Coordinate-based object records
=-=-=

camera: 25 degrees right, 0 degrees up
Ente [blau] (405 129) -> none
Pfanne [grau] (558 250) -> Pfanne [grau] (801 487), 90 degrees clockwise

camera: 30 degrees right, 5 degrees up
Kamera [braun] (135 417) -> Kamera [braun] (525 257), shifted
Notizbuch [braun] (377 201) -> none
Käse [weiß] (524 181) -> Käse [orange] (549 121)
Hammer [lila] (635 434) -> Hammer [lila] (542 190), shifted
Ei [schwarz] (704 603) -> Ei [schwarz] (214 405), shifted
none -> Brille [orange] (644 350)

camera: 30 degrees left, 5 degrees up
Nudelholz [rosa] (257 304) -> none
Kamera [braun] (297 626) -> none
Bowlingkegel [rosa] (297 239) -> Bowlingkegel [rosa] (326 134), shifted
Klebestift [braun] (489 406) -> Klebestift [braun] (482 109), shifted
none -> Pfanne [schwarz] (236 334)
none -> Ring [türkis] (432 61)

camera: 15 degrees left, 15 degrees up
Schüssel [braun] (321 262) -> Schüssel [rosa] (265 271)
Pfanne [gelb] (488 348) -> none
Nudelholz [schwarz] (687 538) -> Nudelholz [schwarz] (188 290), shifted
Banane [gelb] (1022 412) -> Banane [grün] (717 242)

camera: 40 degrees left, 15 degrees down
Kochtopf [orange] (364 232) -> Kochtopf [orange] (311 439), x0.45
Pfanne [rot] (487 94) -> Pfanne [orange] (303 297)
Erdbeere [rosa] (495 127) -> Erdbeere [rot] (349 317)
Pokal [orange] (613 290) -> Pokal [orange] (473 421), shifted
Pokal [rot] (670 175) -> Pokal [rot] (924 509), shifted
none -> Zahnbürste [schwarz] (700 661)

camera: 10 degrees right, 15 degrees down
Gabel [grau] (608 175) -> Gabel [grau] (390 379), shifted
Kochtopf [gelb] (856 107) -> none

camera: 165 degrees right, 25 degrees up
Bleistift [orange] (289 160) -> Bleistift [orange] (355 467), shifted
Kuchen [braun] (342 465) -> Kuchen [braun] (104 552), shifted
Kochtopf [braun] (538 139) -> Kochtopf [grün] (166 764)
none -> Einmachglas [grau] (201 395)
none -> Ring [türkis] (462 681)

=-=-=

### WHAT YOU ARE ASKED TO DO:
Using the data above, repeat exactly the lines that begin at the line with "camera: 30 degrees left, 5 degrees up" and end at the line with "Nudelholz [schwarz] (687", both ends included.

### ANSWER TO THE PROBLEM:
camera: 30 degrees left, 5 degrees up
Nudelholz [rosa] (257 304) -> none
Kamera [braun] (297 626) -> none
Bowlingkegel [rosa] (297 239) -> Bowlingkegel [rosa] (326 134), shifted
Klebestift [braun] (489 406) -> Klebestift [braun] (482 109), shifted
none -> Pfanne [schwarz] (236 334)
none -> Ring [türkis] (432 61)

camera: 15 degrees left, 15 degrees up
Schüssel [braun] (321 262) -> Schüssel [rosa] (265 271)
Pfanne [gelb] (488 348) -> none
Nudelholz [schwarz] (687 538) -> Nudelholz [schwarz] (188 290), shifted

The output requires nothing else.